• Problem requirements
The output should be the listing below, limited to the lines from the one with "black line: (41, 45) -> (25, 87), moved" through the one with "brown star: (314, 821) -> (435, 760), moved", exact and without pictures.

• Excerpted data
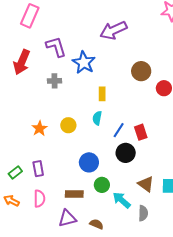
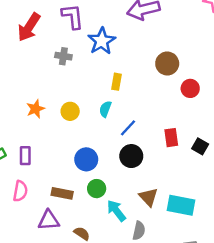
red rectangle: (141, 132) -> (171, 138), moved

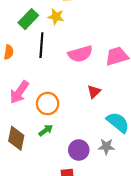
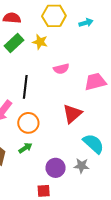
black line: (41, 45) -> (25, 87), moved
pink semicircle: (80, 54) -> (61, 69), moved, size x0.7
red triangle: (94, 92) -> (72, 114), size x1.5

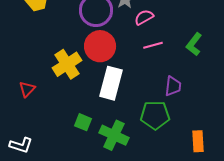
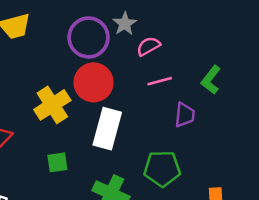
purple trapezoid: (173, 86) -> (185, 115), moved
green square: (83, 122) -> (57, 162), moved, turned -30

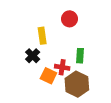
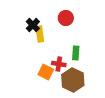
black cross: (33, 56) -> (33, 25), moved

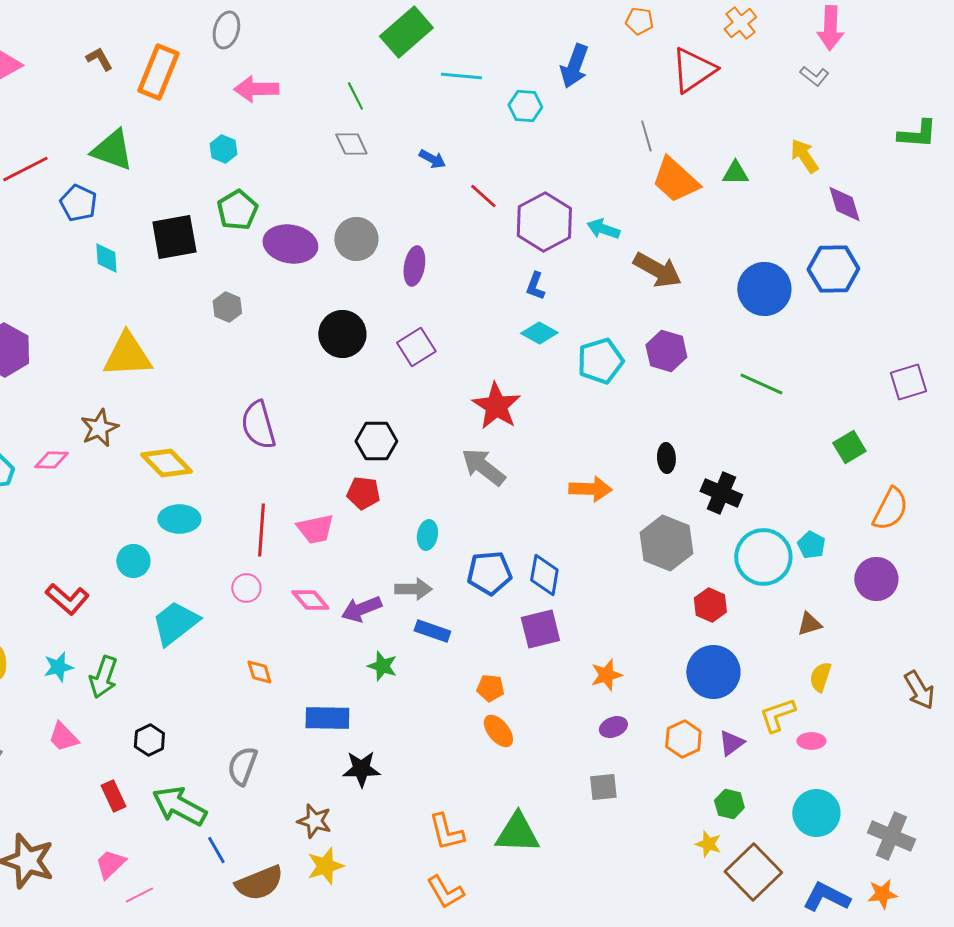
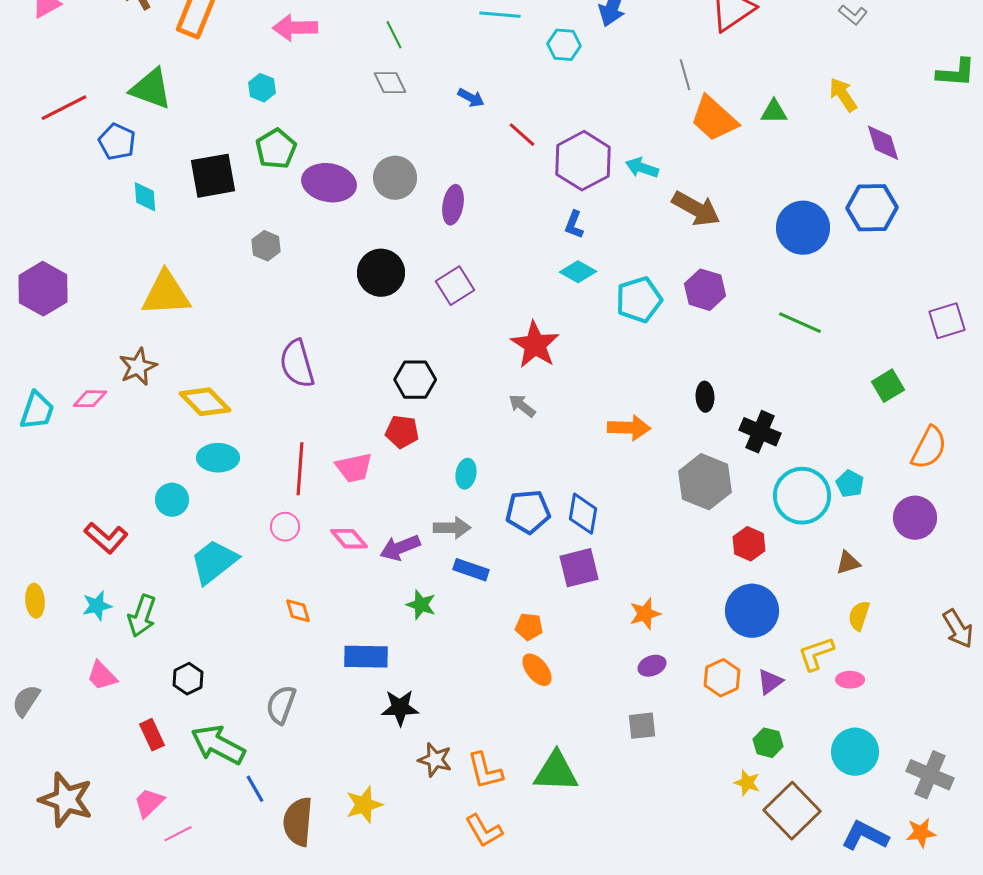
gray arrow: (483, 467) -> (522, 406), size x0.6
brown star: (314, 821) -> (435, 760), moved
brown semicircle: (259, 883) -> (298, 822), turned 117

• Answer
black line: (41, 45) -> (25, 87), moved
pink semicircle: (80, 54) -> (61, 69), moved, size x0.7
red triangle: (94, 92) -> (72, 114), size x1.5

purple trapezoid: (173, 86) -> (185, 115), moved
green square: (83, 122) -> (57, 162), moved, turned -30

black cross: (33, 56) -> (33, 25), moved

gray arrow: (483, 467) -> (522, 406), size x0.6
brown star: (314, 821) -> (435, 760), moved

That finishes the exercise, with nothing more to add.